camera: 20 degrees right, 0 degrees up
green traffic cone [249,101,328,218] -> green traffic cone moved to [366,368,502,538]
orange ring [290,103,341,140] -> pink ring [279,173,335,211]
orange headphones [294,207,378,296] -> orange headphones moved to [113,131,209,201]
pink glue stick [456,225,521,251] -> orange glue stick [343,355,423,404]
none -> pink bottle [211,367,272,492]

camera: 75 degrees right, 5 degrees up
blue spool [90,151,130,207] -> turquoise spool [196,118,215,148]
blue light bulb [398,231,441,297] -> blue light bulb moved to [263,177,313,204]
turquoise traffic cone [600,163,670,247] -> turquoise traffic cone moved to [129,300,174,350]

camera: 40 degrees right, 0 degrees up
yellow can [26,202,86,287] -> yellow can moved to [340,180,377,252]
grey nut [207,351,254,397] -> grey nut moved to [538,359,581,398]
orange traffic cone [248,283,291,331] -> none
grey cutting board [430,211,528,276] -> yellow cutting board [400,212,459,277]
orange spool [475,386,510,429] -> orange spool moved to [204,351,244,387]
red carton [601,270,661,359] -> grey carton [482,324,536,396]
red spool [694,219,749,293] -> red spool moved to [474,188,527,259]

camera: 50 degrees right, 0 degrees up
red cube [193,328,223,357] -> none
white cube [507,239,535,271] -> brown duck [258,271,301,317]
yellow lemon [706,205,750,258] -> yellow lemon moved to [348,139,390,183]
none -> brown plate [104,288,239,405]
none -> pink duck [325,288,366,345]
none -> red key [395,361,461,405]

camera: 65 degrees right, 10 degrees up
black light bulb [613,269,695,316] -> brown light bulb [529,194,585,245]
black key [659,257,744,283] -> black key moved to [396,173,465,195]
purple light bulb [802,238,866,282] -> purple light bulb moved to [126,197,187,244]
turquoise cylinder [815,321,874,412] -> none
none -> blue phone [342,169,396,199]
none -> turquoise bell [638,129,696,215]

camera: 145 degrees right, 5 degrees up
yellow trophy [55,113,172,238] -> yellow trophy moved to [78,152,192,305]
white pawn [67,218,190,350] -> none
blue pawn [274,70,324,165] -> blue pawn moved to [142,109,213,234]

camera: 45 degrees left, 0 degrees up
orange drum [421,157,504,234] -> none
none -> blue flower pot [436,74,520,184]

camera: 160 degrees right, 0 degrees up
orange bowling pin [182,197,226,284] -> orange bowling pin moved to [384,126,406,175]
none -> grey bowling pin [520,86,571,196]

» **Your objective**: Would you quote everything above from the line containing "orange headphones [294,207,378,296]" down to the line containing "blue light bulb [398,231,441,297]"? Include both of those lines and nothing else.

» **Task solution**:
orange headphones [294,207,378,296] -> orange headphones moved to [113,131,209,201]
pink glue stick [456,225,521,251] -> orange glue stick [343,355,423,404]
none -> pink bottle [211,367,272,492]

camera: 75 degrees right, 5 degrees up
blue spool [90,151,130,207] -> turquoise spool [196,118,215,148]
blue light bulb [398,231,441,297] -> blue light bulb moved to [263,177,313,204]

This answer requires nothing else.